### Dataset entries ###
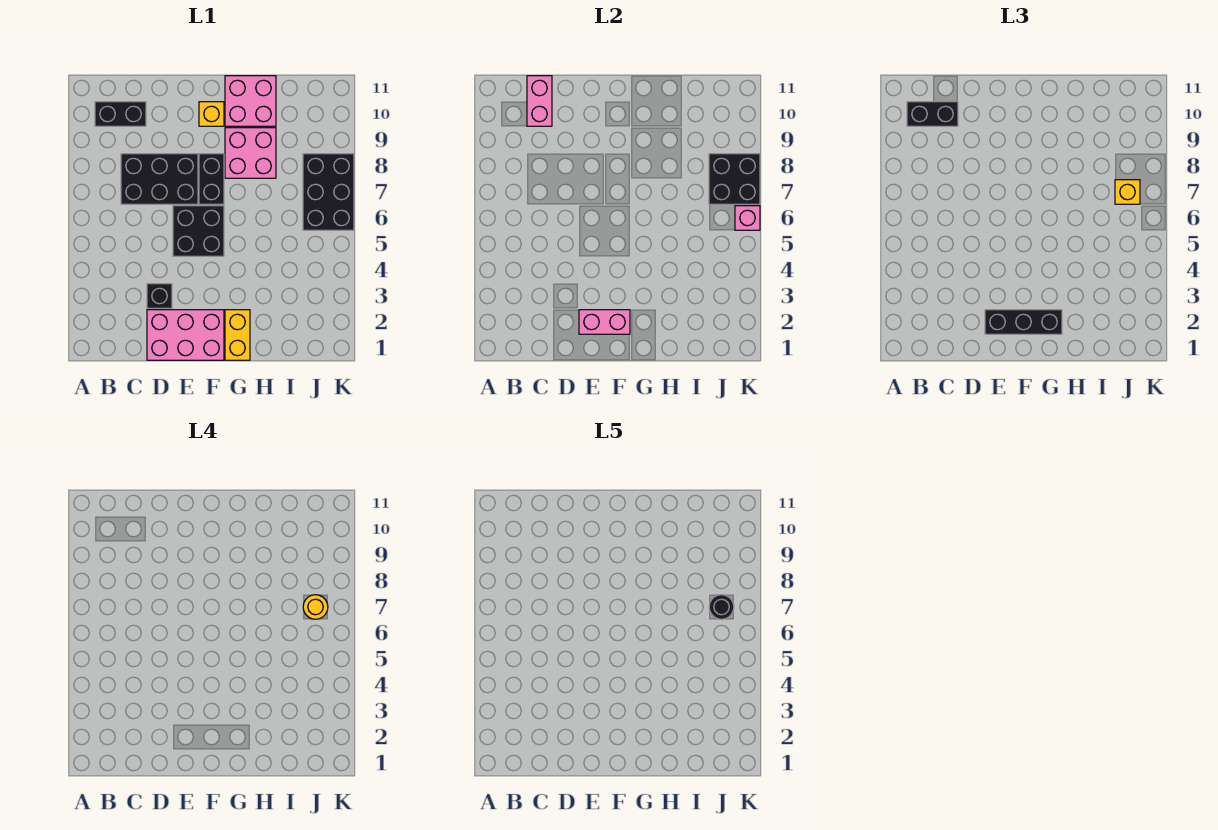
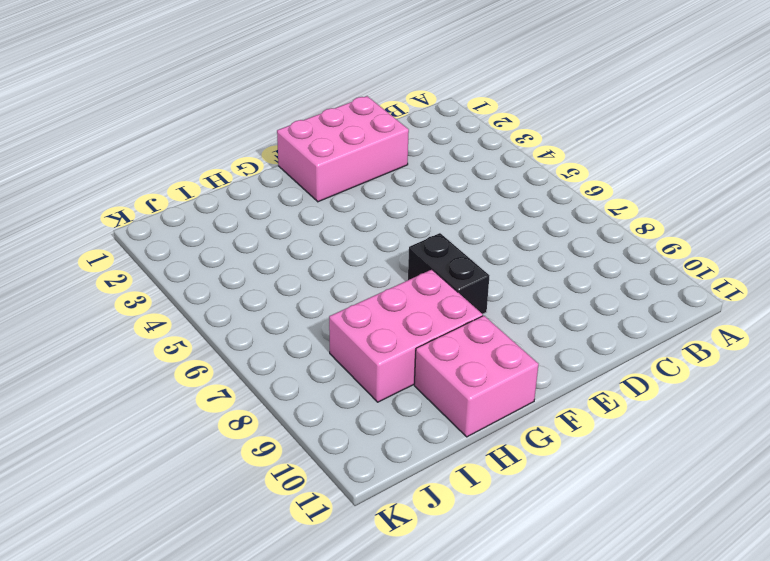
pink brick G8:I9 level 1 -> pink brick G8:H9 level 1
none -> black brick B10:C10 level 1
none -> black brick C7:E8 level 1
none -> black brick D3 level 1

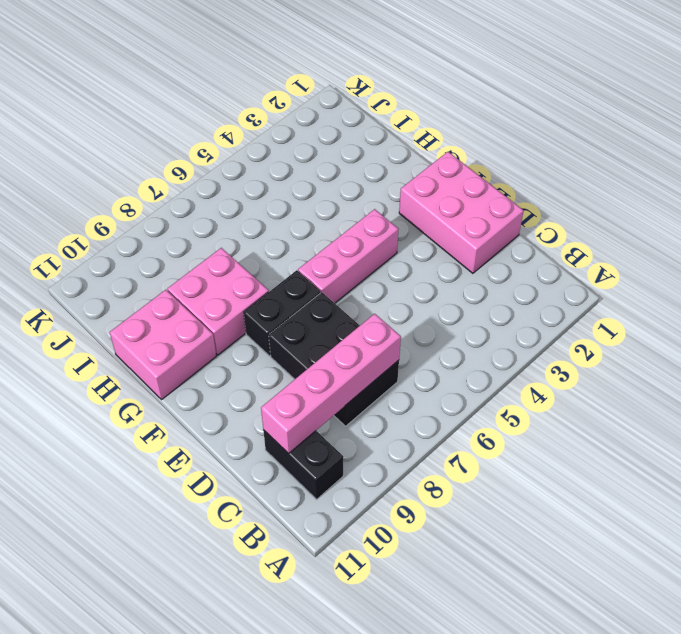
pink brick C7:C10 level 2 -> pink brick C10:C11 level 2
pink brick F4:F6 level 1 -> black brick E5:F6 level 1
none -> black brick D3 level 1
none -> yellow brick F10 level 1
none -> yellow brick G1:G2 level 1

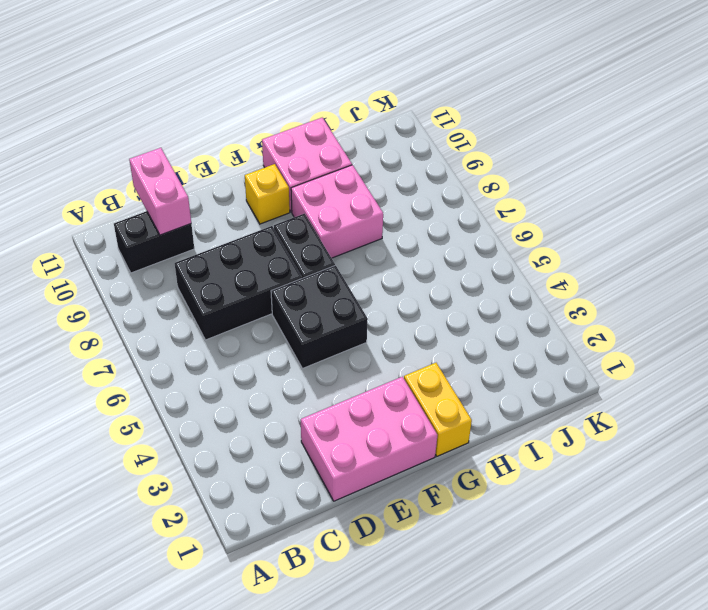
none -> black brick D3 level 1
none -> black brick J6:K8 level 1
none -> pink brick E2:F2 level 2

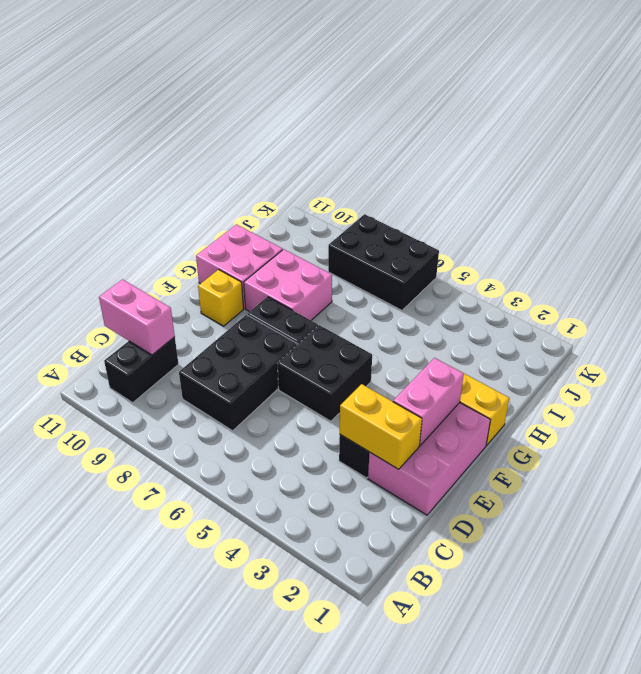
yellow brick D2:D3 level 2 -> none
none -> black brick J7:K8 level 2
none -> pink brick K6 level 2
none -> black brick B10:C10 level 3

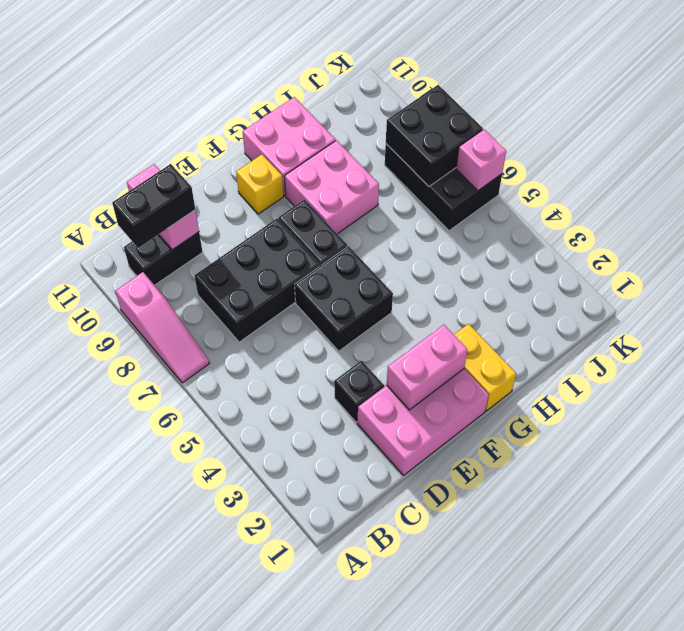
pink slope A7:A9 level 1 top 9 -> none
none -> black brick E2:G2 level 3
none -> yellow brick J7 level 3
none -> yellow round brick J7 level 4

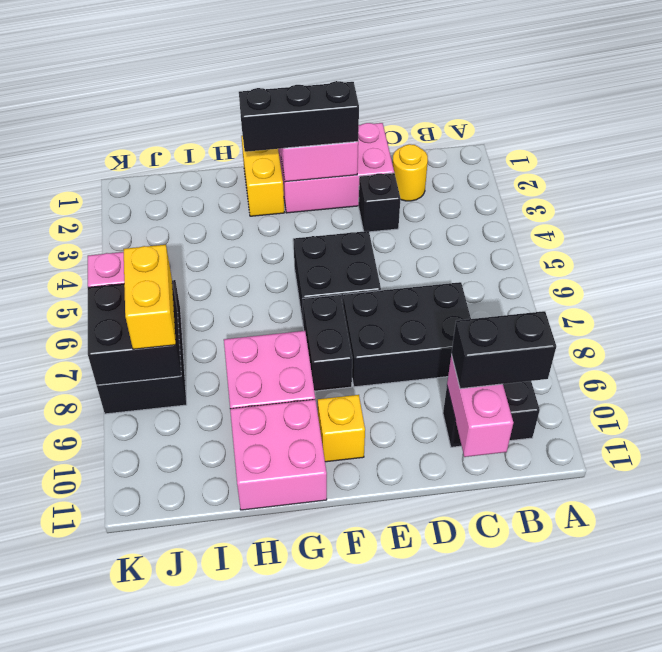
yellow round brick C2 level 1 -> yellow round brick J7 level 4
yellow brick J7:J8 level 3 -> yellow brick J7 level 3
none -> black round brick J7 level 5

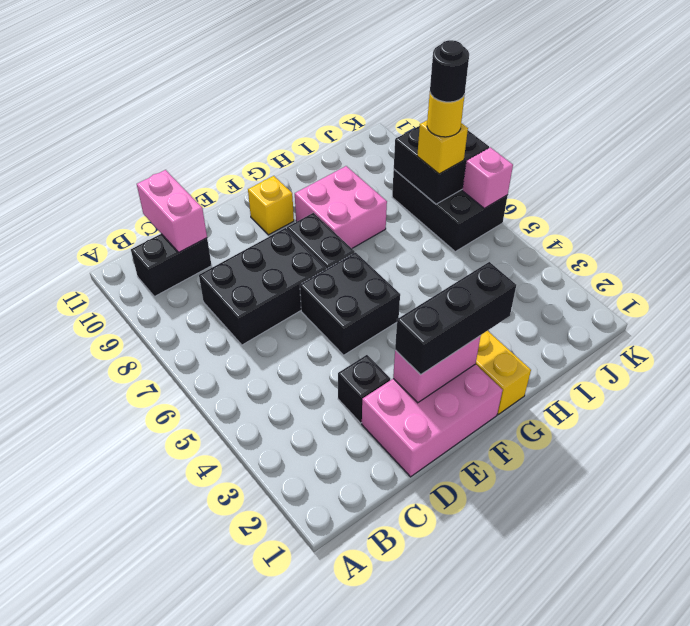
none -> pink brick G10:H11 level 1
none -> black brick B10:C10 level 3

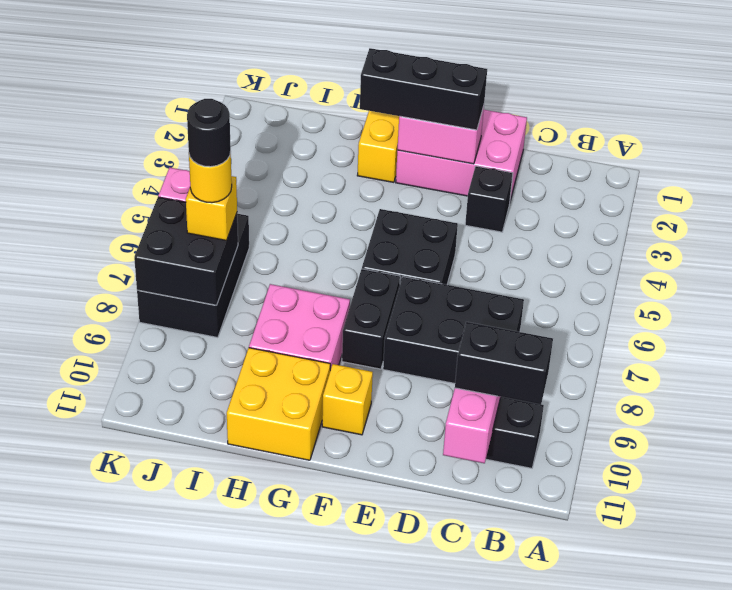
yellow brick G10:H11 level 1 -> pink brick G10:H11 level 1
###
Task
What lines in the material mention "yellow"? Copy every one of them.

Completed task
none -> yellow brick F10 level 1
none -> yellow brick G1:G2 level 1
yellow brick D2:D3 level 2 -> none
none -> yellow brick J7 level 3
none -> yellow round brick J7 level 4
yellow round brick C2 level 1 -> yellow round brick J7 level 4
yellow brick J7:J8 level 3 -> yellow brick J7 level 3
yellow brick G10:H11 level 1 -> pink brick G10:H11 level 1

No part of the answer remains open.